What is being asked: Please copy every line from the following entries in which the word "board" appears.

Dataset content:

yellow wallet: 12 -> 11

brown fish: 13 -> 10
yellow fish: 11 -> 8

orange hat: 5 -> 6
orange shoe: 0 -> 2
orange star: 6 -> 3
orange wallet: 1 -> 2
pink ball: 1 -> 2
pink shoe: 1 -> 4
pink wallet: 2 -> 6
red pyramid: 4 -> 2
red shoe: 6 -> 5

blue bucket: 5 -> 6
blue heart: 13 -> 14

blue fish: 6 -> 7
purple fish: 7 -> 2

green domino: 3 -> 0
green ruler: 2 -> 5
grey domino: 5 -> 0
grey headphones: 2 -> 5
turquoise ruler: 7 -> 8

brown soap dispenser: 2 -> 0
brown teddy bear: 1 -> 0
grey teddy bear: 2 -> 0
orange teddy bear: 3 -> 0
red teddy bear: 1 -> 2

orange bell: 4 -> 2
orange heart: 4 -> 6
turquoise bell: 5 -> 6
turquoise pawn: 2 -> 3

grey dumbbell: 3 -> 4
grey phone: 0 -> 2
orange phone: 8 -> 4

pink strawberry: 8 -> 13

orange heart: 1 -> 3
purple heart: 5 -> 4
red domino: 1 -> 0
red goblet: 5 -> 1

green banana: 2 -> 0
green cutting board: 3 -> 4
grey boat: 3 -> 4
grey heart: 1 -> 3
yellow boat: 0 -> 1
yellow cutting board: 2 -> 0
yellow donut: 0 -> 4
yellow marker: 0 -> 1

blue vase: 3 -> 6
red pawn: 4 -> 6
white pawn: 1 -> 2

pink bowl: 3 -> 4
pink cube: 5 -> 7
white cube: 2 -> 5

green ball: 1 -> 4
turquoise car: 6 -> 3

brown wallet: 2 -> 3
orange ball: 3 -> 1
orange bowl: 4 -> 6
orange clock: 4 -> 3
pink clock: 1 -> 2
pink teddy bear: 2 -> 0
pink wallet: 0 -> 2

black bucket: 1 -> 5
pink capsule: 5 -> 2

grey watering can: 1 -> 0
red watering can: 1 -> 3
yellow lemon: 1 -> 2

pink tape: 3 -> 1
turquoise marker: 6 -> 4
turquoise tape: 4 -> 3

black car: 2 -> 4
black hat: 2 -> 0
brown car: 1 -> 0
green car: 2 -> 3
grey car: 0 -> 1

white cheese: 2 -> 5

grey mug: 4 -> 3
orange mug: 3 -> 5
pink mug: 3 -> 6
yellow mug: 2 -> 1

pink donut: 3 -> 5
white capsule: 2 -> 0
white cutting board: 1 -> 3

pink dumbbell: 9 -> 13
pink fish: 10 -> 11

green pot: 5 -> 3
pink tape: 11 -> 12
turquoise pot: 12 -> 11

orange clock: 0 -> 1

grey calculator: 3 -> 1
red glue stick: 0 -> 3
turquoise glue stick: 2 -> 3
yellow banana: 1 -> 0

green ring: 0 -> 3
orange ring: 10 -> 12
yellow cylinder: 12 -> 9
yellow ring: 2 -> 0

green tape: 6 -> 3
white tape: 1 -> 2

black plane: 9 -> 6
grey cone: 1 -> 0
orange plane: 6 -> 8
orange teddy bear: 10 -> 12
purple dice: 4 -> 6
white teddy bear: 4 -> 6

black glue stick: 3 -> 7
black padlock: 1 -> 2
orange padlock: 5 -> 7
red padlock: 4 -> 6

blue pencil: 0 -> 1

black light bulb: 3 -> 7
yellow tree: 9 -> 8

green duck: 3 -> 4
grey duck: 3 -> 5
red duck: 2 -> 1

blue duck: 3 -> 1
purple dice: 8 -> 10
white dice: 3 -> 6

Your response:
green cutting board: 3 -> 4
yellow cutting board: 2 -> 0
white cutting board: 1 -> 3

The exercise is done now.